Task brief: Leaving out all pictures, return the records word for word.

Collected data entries
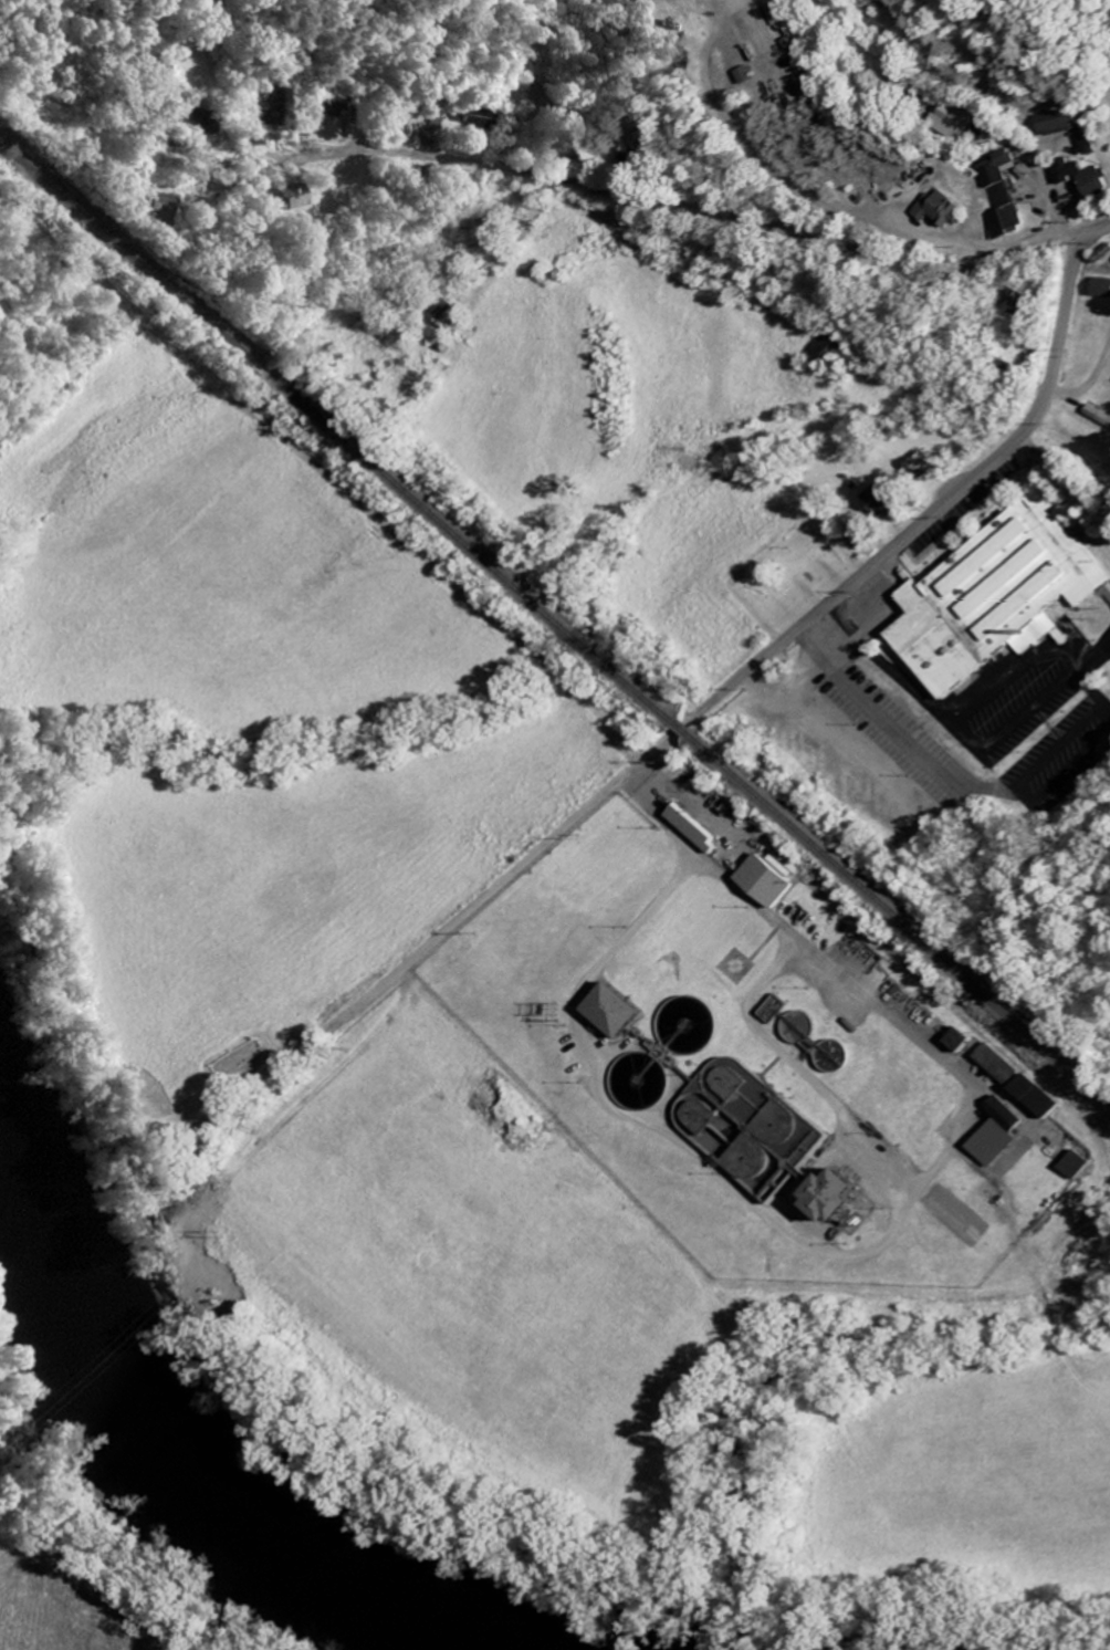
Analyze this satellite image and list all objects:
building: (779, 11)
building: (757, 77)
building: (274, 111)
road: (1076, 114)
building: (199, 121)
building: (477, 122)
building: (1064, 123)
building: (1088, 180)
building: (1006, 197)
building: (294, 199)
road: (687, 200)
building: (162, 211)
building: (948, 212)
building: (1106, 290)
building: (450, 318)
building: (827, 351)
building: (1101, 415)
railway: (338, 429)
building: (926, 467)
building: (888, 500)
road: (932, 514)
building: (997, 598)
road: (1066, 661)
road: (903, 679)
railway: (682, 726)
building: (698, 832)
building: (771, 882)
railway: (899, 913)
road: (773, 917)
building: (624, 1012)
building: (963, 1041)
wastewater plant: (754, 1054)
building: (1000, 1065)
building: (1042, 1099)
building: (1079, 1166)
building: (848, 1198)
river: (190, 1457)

Answer to the problem:
Analyze this satellite image and list all objects:
building: (779, 11)
building: (757, 77)
building: (274, 111)
road: (1076, 114)
building: (199, 121)
building: (477, 122)
building: (1064, 123)
building: (1088, 180)
building: (1006, 197)
building: (294, 199)
road: (687, 200)
building: (162, 211)
building: (948, 212)
building: (1106, 290)
building: (450, 318)
building: (827, 351)
building: (1101, 415)
railway: (338, 429)
building: (926, 467)
building: (888, 500)
road: (932, 514)
building: (997, 598)
road: (1066, 661)
road: (903, 679)
railway: (682, 726)
building: (698, 832)
building: (771, 882)
railway: (899, 913)
road: (773, 917)
building: (624, 1012)
building: (963, 1041)
wastewater plant: (754, 1054)
building: (1000, 1065)
building: (1042, 1099)
building: (1079, 1166)
building: (848, 1198)
river: (190, 1457)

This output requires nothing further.